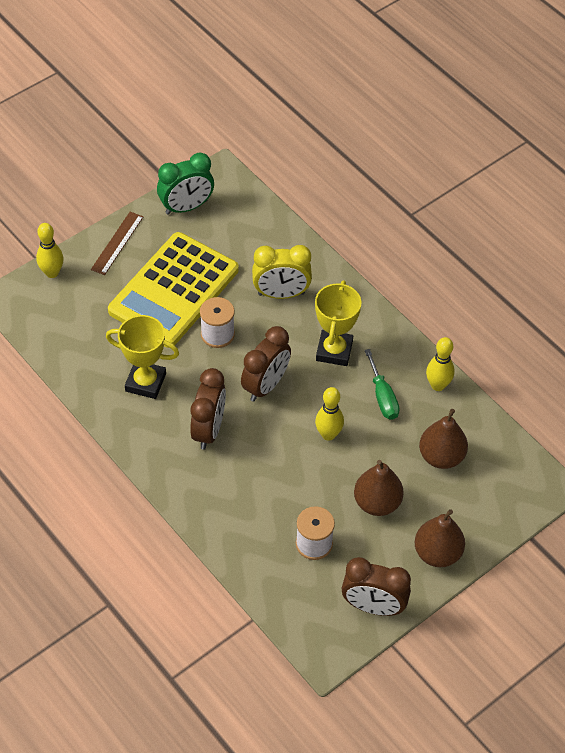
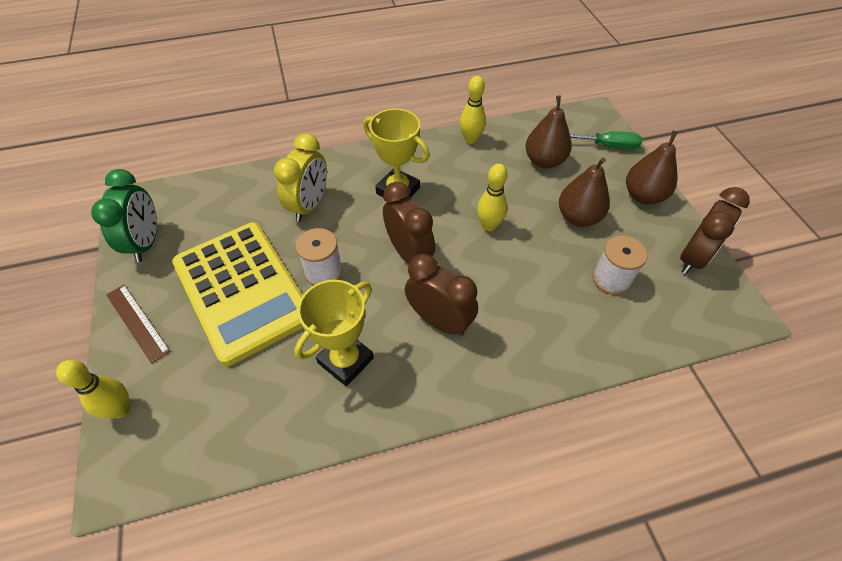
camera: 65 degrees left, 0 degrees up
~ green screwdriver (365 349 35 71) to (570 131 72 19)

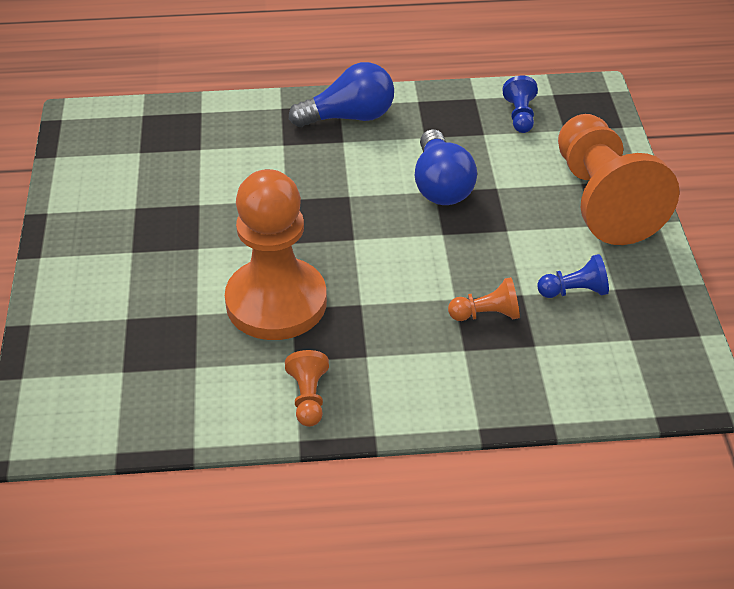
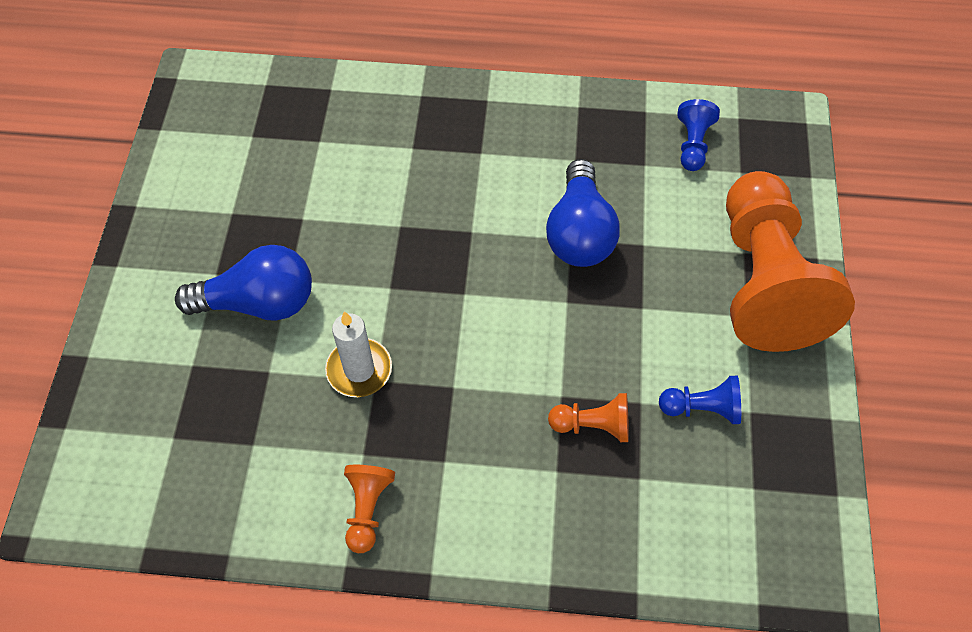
camera: 10 degrees right, 15 degrees up
~ cobalt lightbulb (289 62 105 65) to (175 245 137 76)
~ bright orange chess pawn (225 169 102 171) to snow-white wax candle (325 311 67 86)

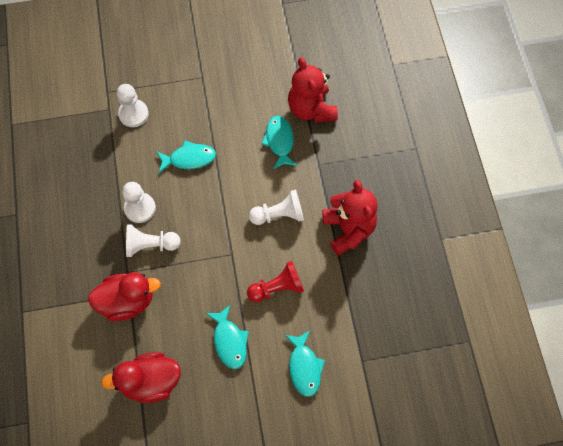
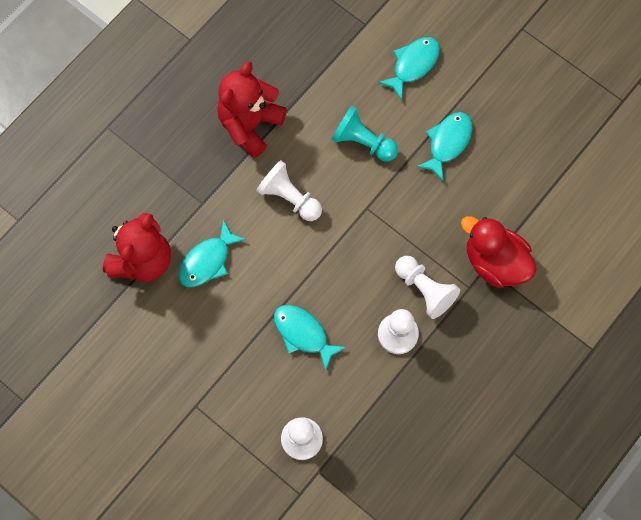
camera: 130 degrees left, 5 degrees up
- red toy duck (101 352 80 51)
~ red chess pawn (247 261 57 42) to teal chess pawn (331 106 67 56)

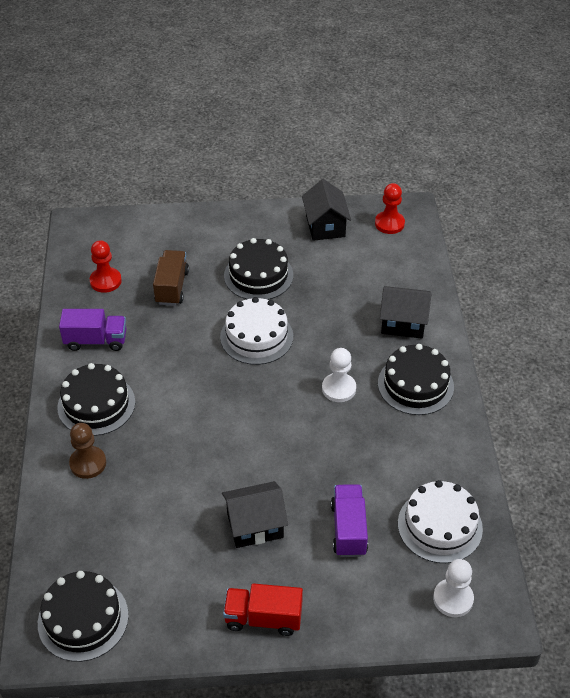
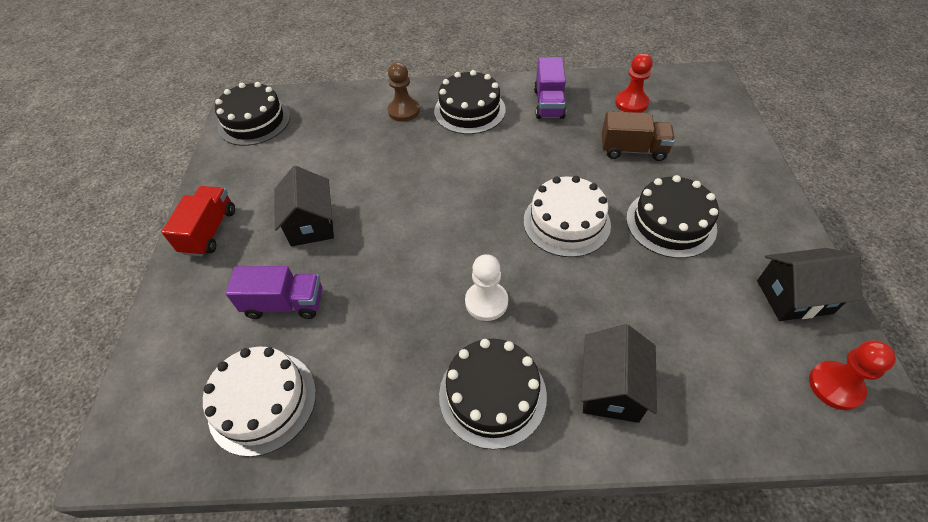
camera: 95 degrees right, 5 degrees up
- snow-white chess pawn (433 559 41 58)

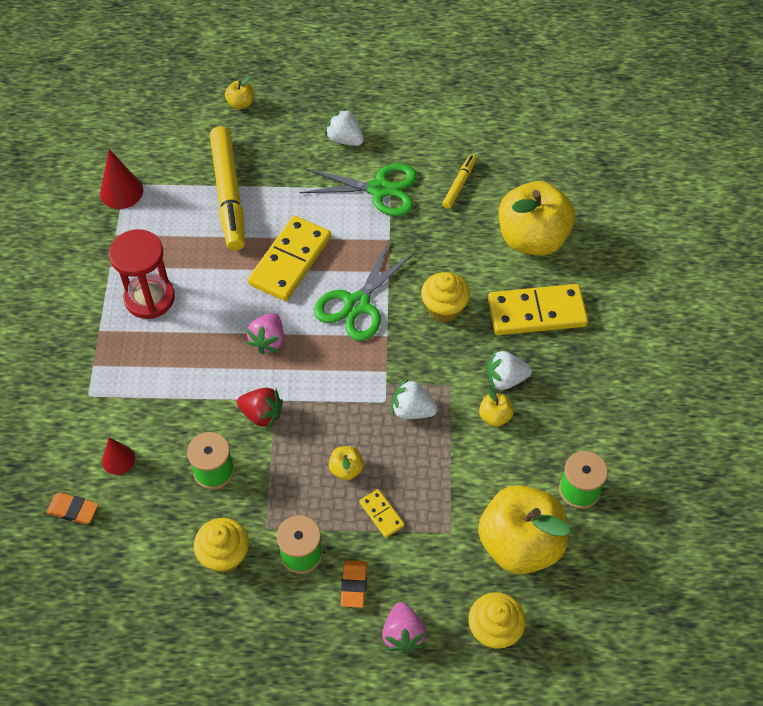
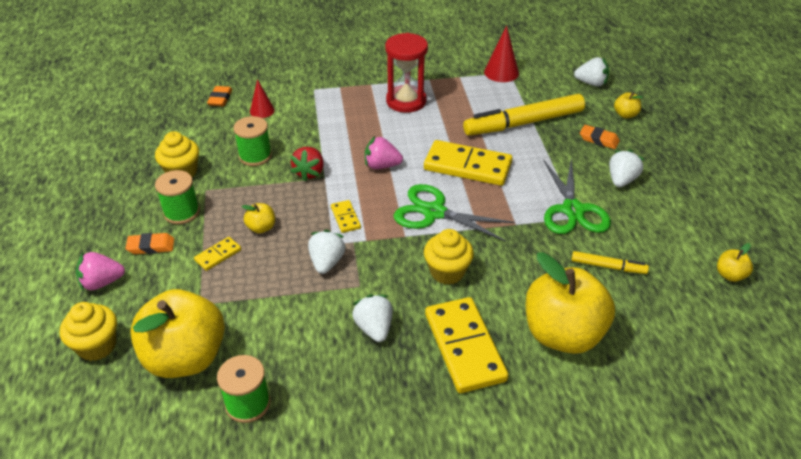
camera: 80 degrees right, 15 degrees down
+ golden domino piece (331 200 30 33)
+ snow-white strawberry (574 57 35 30)
+ bright orange pencil eraser (580 125 40 24)
~ golden toy apple (479 387 35 40) to (717 243 36 39)

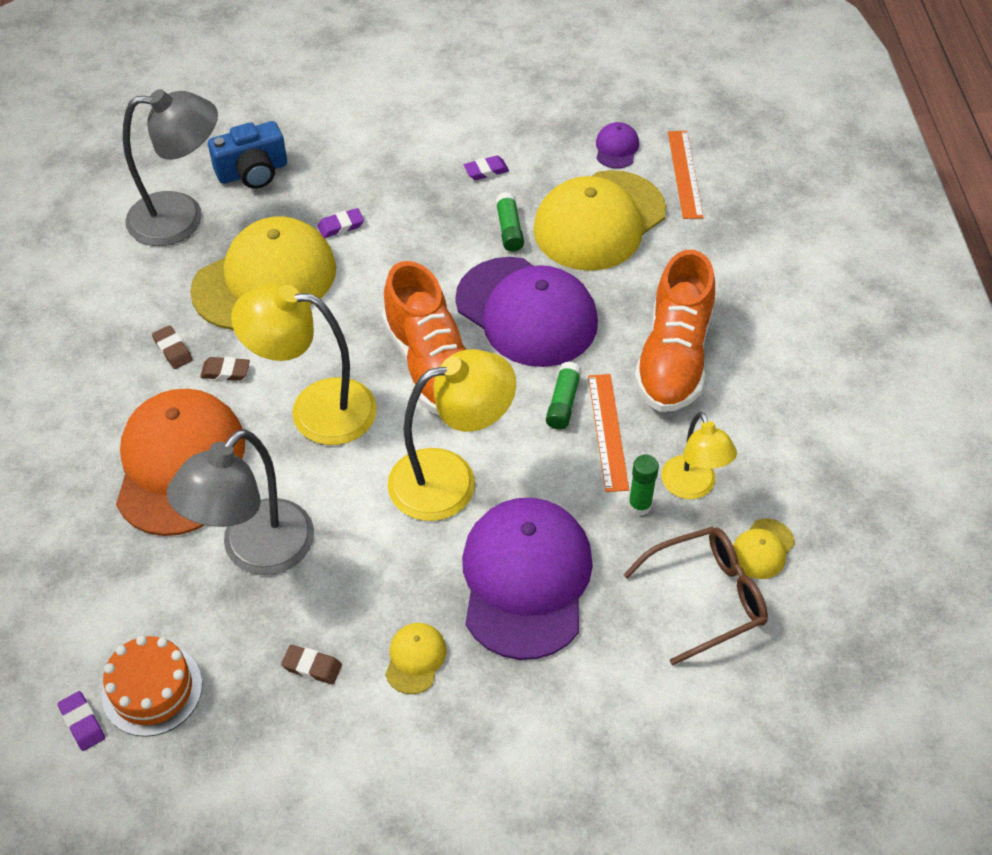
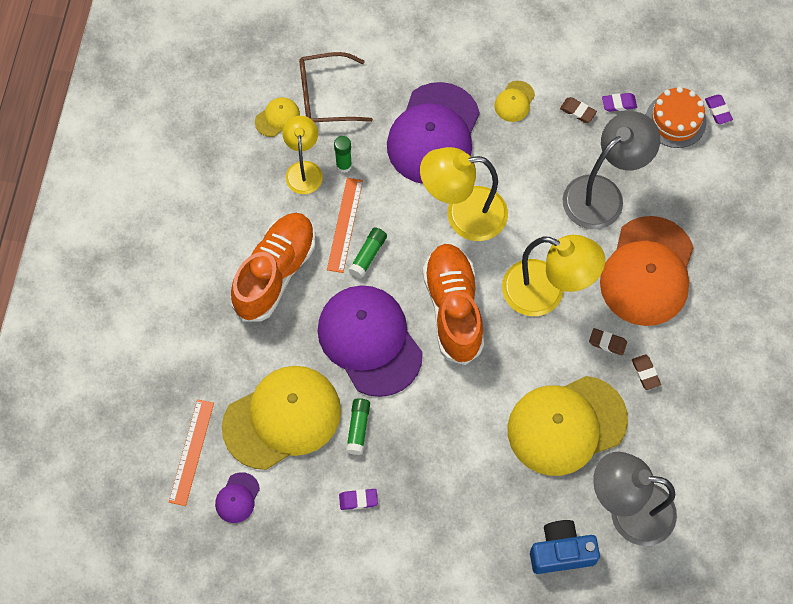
camera: 165 degrees left, 15 degrees up
~ violet pencil eraser (318 208 46 30) to (602 93 35 19)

■ **What to do**
Write out the lines from the line with "- snow-white chess pawn (433 559 41 58)" through the end of the records exactly; do not include pictures or any other lines.

■ **Task output**
- snow-white chess pawn (433 559 41 58)

camera: 80 degrees right, 15 degrees down
+ golden domino piece (331 200 30 33)
+ snow-white strawberry (574 57 35 30)
+ bright orange pencil eraser (580 125 40 24)
~ golden toy apple (479 387 35 40) to (717 243 36 39)

camera: 165 degrees left, 15 degrees up
~ violet pencil eraser (318 208 46 30) to (602 93 35 19)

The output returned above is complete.